__WHAT YOU SHOULD DO__
Quote exactly the lines from the start of the entries to the one with "green lamp: [356,132,424,253]", both ends included.

Object tally comparisons
*** Block opens ***

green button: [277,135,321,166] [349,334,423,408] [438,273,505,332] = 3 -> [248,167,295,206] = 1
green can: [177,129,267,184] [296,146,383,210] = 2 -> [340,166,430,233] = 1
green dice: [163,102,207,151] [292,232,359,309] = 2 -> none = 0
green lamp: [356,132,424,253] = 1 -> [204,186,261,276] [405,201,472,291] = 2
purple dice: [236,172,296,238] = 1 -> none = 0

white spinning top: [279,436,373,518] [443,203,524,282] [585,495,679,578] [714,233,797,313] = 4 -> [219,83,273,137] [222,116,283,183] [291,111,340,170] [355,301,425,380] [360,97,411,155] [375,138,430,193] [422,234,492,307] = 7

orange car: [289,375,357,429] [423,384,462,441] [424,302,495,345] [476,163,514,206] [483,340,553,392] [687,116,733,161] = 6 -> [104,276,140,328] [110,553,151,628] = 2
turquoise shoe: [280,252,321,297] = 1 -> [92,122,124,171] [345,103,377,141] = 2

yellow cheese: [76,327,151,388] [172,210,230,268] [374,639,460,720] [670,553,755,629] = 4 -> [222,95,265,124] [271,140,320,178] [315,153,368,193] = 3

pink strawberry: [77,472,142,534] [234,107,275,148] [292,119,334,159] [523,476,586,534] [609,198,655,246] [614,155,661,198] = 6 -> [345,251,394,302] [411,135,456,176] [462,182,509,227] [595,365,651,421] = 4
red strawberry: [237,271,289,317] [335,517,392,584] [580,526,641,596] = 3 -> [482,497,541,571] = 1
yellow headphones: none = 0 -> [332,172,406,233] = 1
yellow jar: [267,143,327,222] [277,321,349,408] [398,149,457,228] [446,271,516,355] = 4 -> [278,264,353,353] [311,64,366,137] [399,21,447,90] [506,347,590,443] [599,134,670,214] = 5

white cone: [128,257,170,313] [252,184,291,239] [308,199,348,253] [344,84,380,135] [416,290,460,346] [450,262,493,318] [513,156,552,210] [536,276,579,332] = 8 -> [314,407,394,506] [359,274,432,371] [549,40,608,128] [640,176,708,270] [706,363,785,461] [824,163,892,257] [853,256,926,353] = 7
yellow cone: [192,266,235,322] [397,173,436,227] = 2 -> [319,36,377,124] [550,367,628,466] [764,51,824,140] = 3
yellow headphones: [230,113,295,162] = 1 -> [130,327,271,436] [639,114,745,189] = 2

*** Block closes ***

__EXERCISE RESULT__
green button: [277,135,321,166] [349,334,423,408] [438,273,505,332] = 3 -> [248,167,295,206] = 1
green can: [177,129,267,184] [296,146,383,210] = 2 -> [340,166,430,233] = 1
green dice: [163,102,207,151] [292,232,359,309] = 2 -> none = 0
green lamp: [356,132,424,253] = 1 -> [204,186,261,276] [405,201,472,291] = 2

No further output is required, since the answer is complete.